> TASK REQUIREMENTS
Please find all lines in the data that hold the string "purple" and copy them.

[Object matching data]
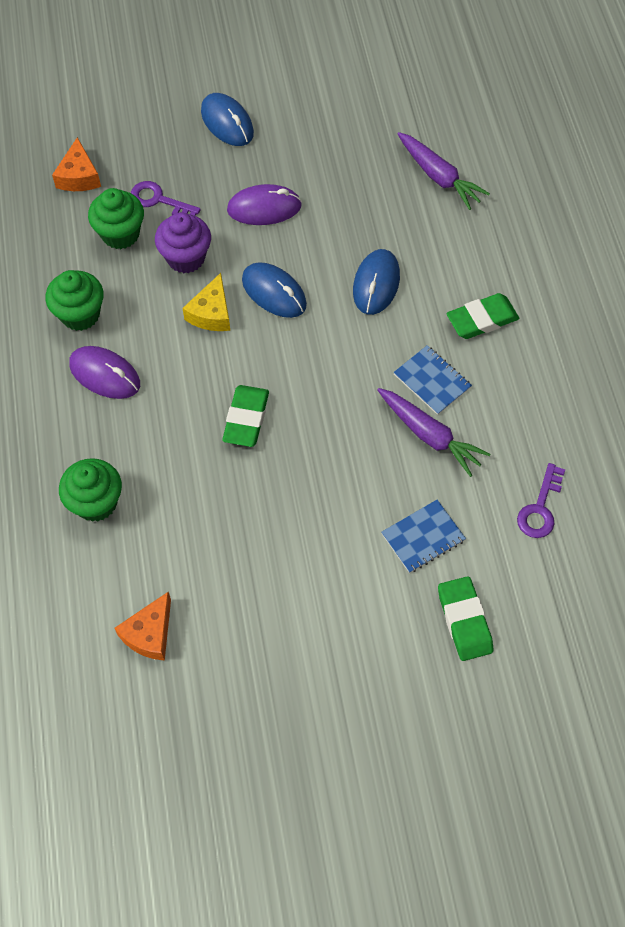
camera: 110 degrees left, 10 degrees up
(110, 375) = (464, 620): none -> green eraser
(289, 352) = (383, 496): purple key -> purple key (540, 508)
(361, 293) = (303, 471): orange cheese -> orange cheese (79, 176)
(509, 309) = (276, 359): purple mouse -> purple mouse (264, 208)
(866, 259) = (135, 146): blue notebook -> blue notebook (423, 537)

> EXERCISE SOLUTION
(289, 352) = (383, 496): purple key -> purple key (540, 508)
(509, 309) = (276, 359): purple mouse -> purple mouse (264, 208)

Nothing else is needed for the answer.